### WORK INSTRUCTION:
Beginning at the line containing "black rolling pin: 4 -> 3" and continuing to the end of the records below, give each line again exactly as it stands, and only those lines.

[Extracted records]

::::

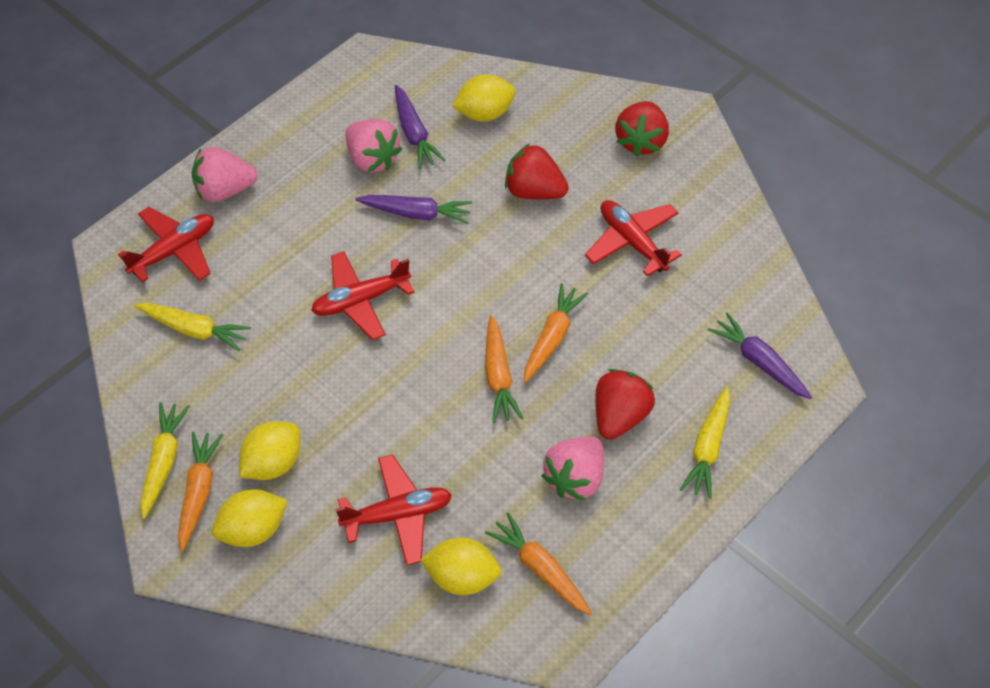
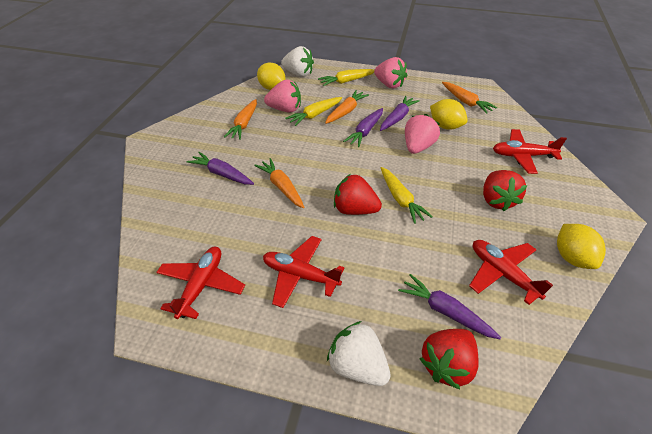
purple carrot: 3 -> 4
white strawberry: 0 -> 2
yellow lemon: 4 -> 3

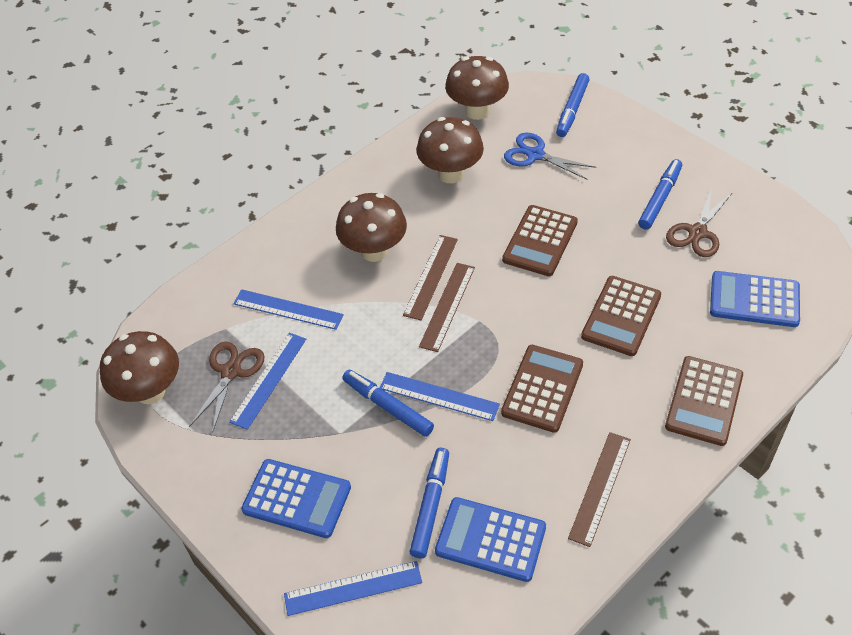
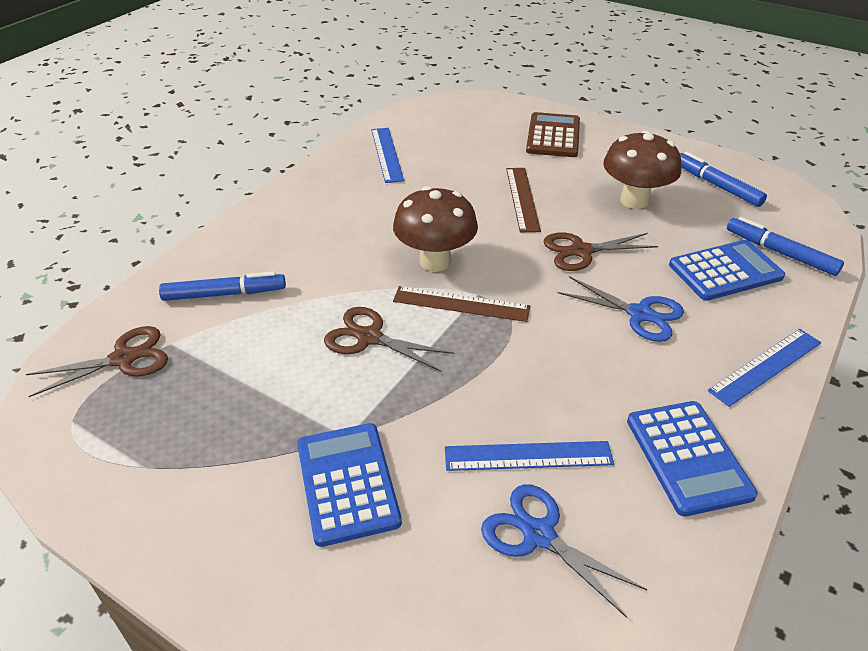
blue marker: 4 -> 3
blue ruler: 4 -> 3
blue scissors: 1 -> 2
brown calculator: 4 -> 1
brown mushroom: 4 -> 2
brown ruler: 3 -> 2
brown scissors: 2 -> 3

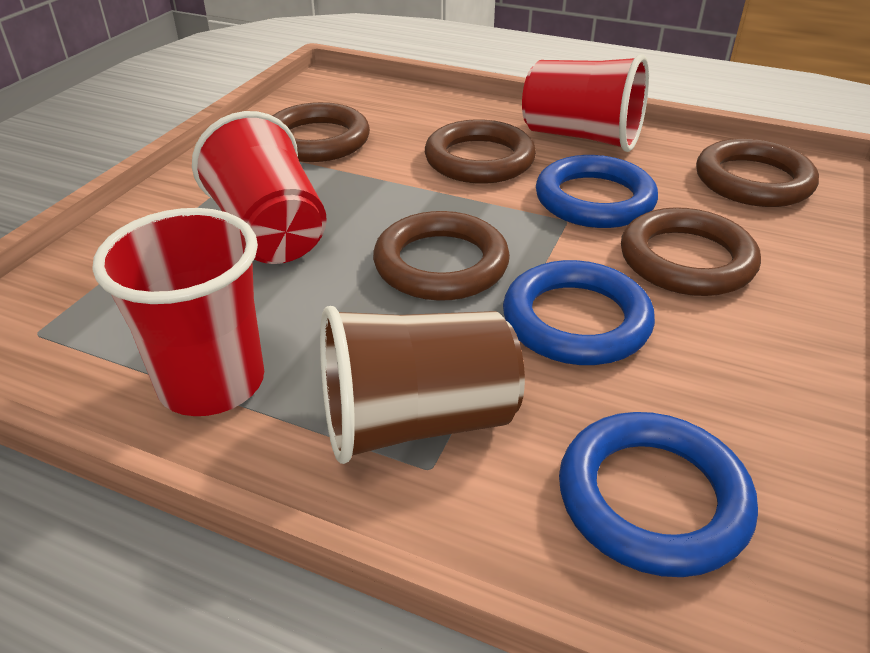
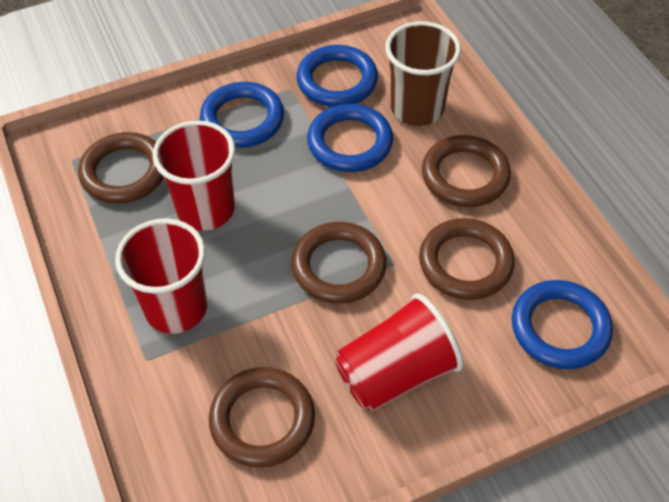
blue ring: 3 -> 4

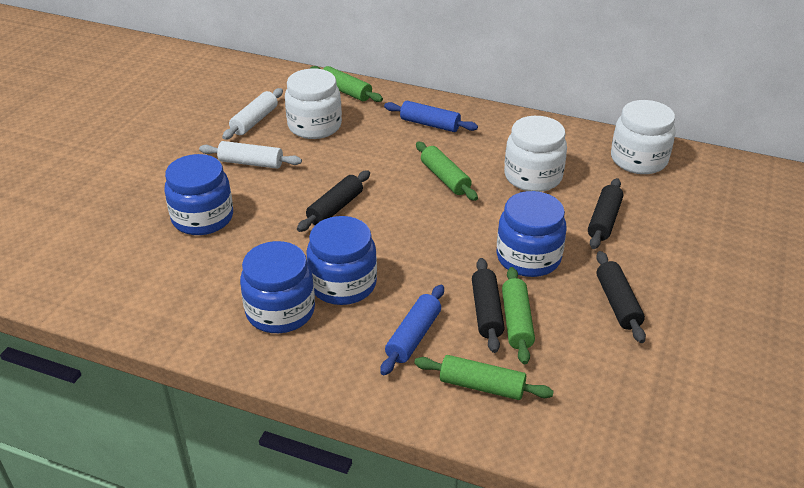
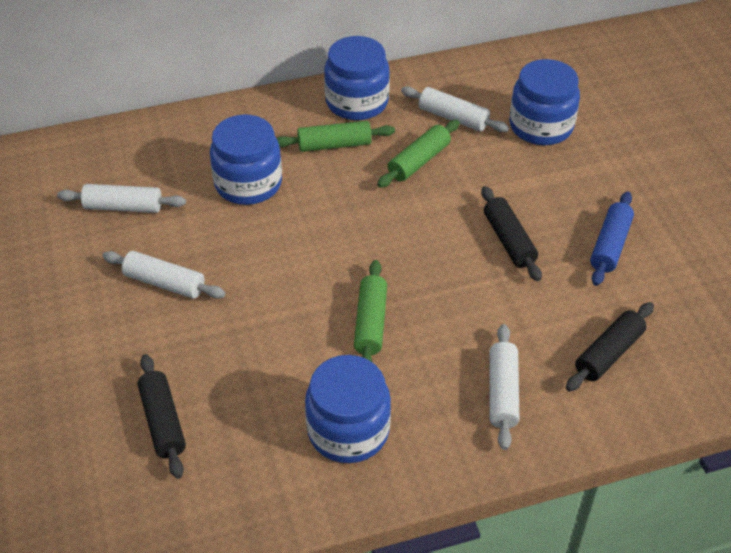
black rolling pin: 4 -> 3
blue rolling pin: 2 -> 1
green rolling pin: 4 -> 3
white jar: 3 -> 0
white rolling pin: 2 -> 4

::::

### OUTPUT:
black rolling pin: 4 -> 3
blue rolling pin: 2 -> 1
green rolling pin: 4 -> 3
white jar: 3 -> 0
white rolling pin: 2 -> 4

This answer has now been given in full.